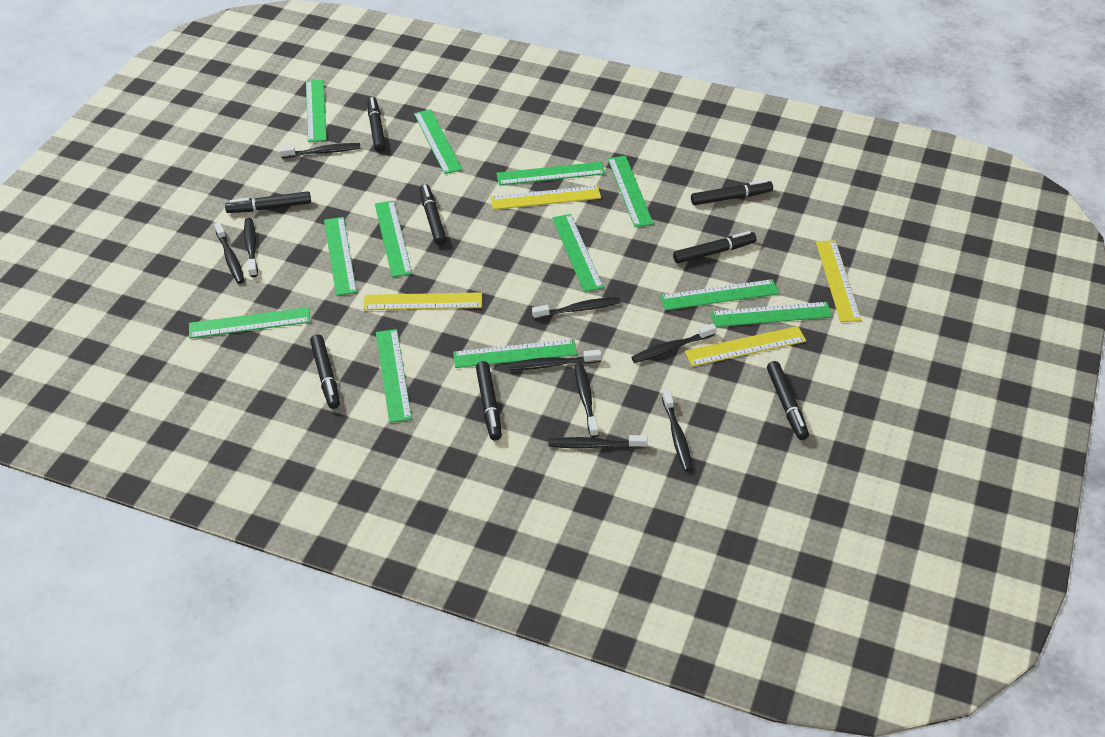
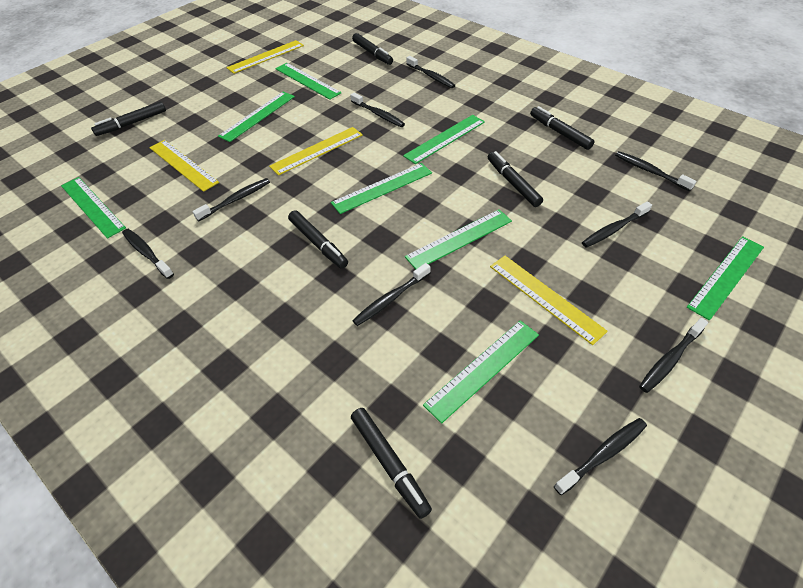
black marker: 8 -> 6
green ruler: 12 -> 8

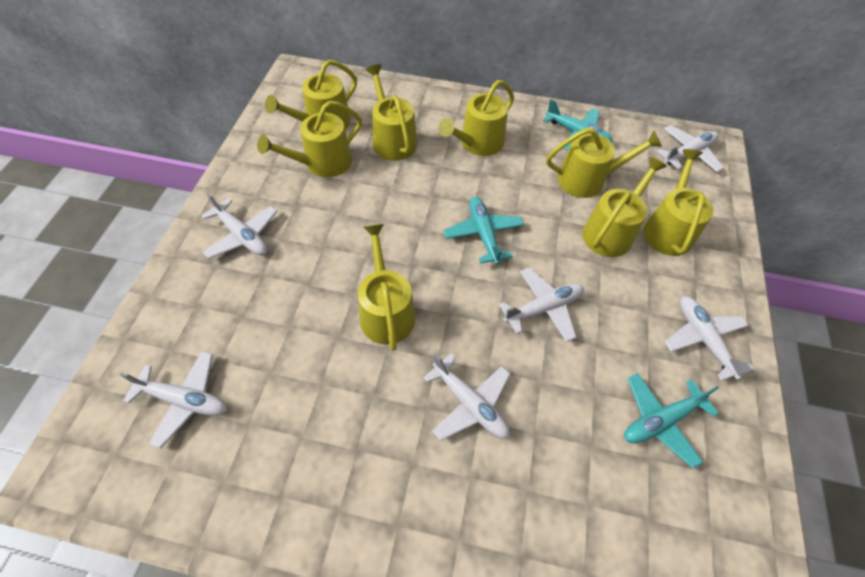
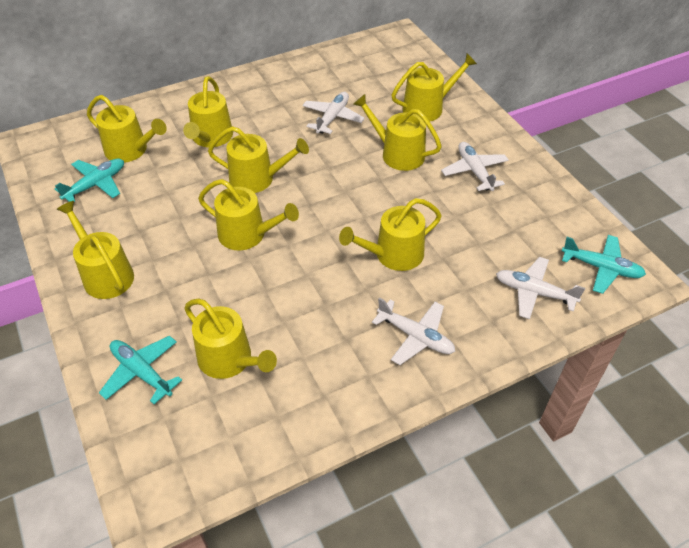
white plane: 6 -> 4
yellow watering can: 8 -> 9

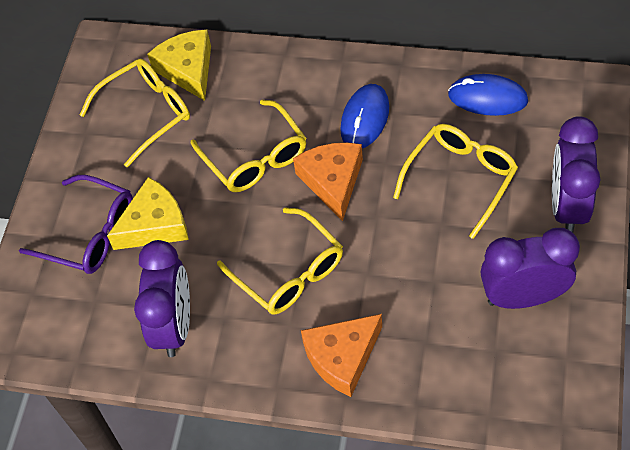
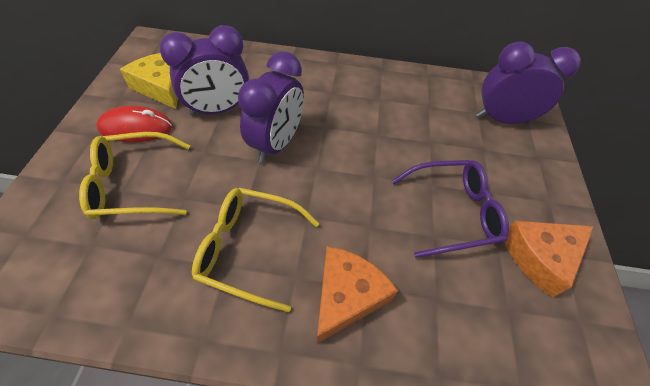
blue mouse: 2 -> 0
red mouse: 0 -> 1
yellow cheese: 2 -> 1
yellow glasses: 4 -> 2

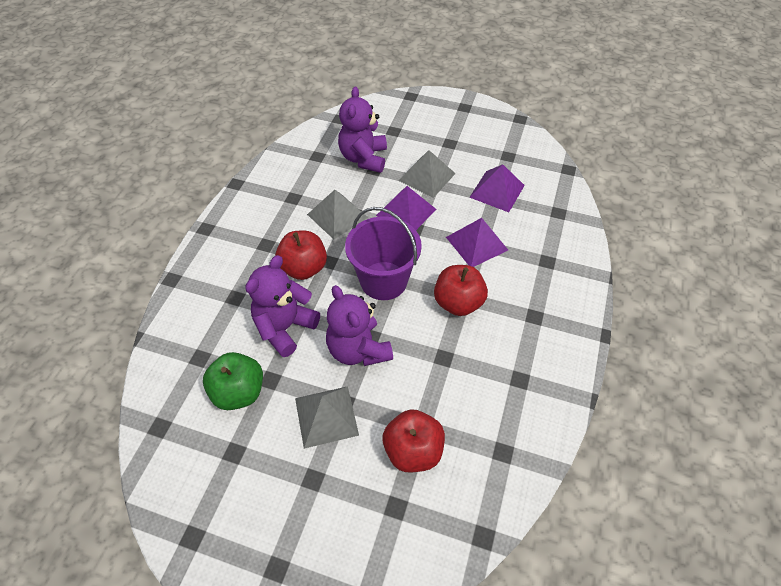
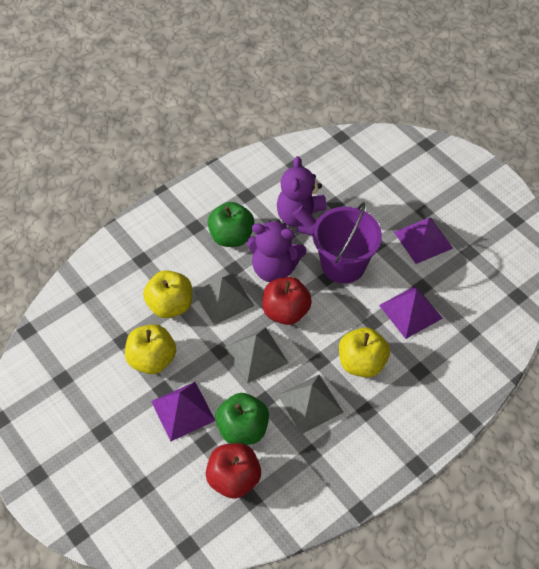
green apple: 1 -> 2
purple teddy bear: 3 -> 2
red apple: 3 -> 2
yellow apple: 0 -> 3

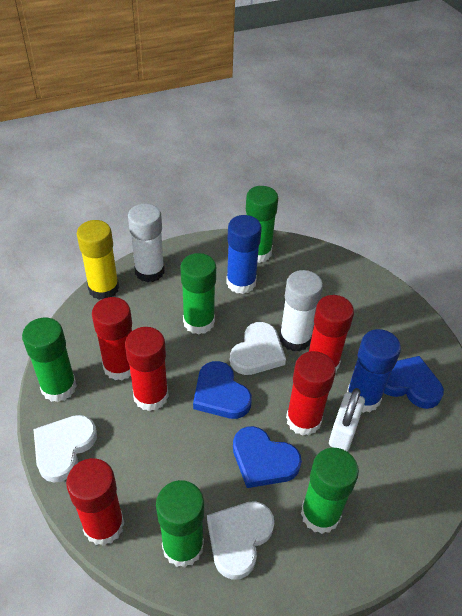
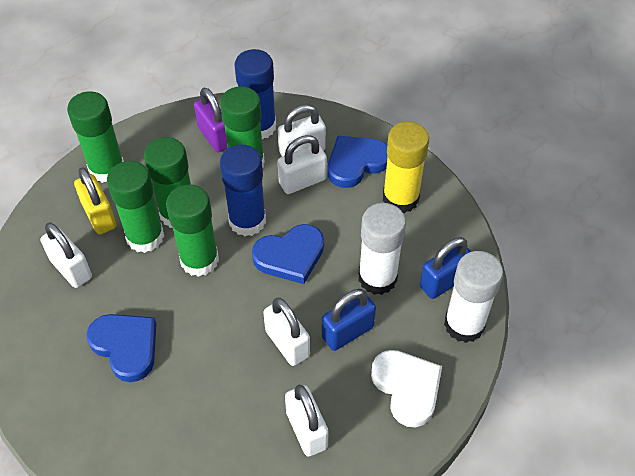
blue padlock: 0 -> 2
purple padlock: 0 -> 1
red glue stick: 5 -> 0
white heart: 3 -> 1
white padlock: 1 -> 5
yellow padlock: 0 -> 1

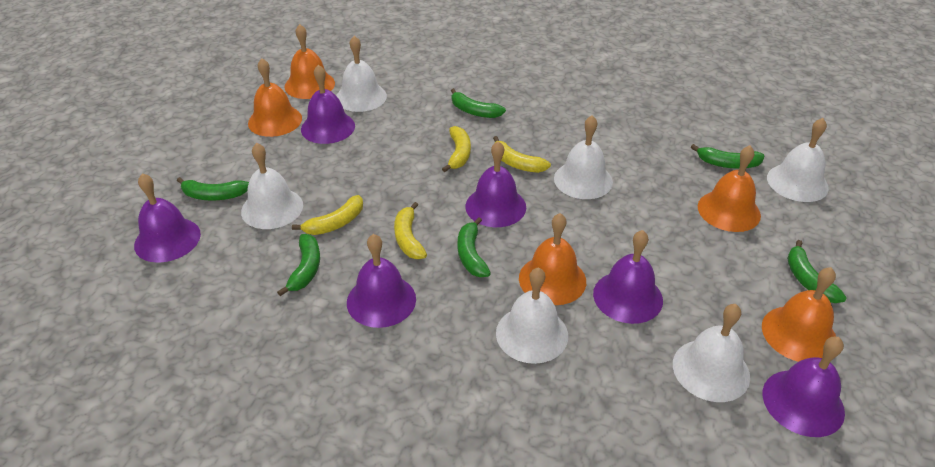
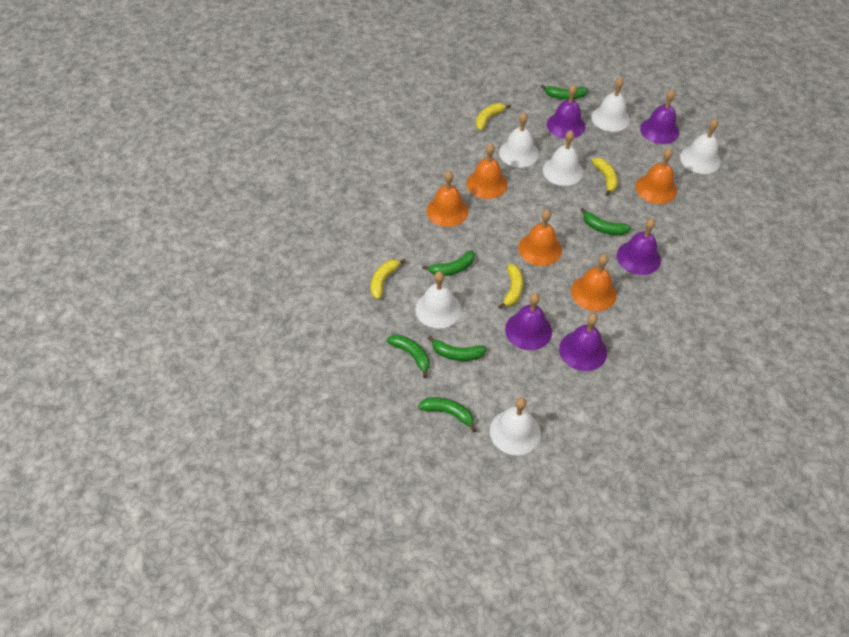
purple bell: 6 -> 5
====================
- Aim of the task
After dropping the pictures, please set down the lines from the beginning of the listing through the line containing "purple padlock: 0 -> 1", both included, exactly as they stand.

- Answer space
black marker: 8 -> 6
green ruler: 12 -> 8

white plane: 6 -> 4
yellow watering can: 8 -> 9

blue mouse: 2 -> 0
red mouse: 0 -> 1
yellow cheese: 2 -> 1
yellow glasses: 4 -> 2

green apple: 1 -> 2
purple teddy bear: 3 -> 2
red apple: 3 -> 2
yellow apple: 0 -> 3

blue padlock: 0 -> 2
purple padlock: 0 -> 1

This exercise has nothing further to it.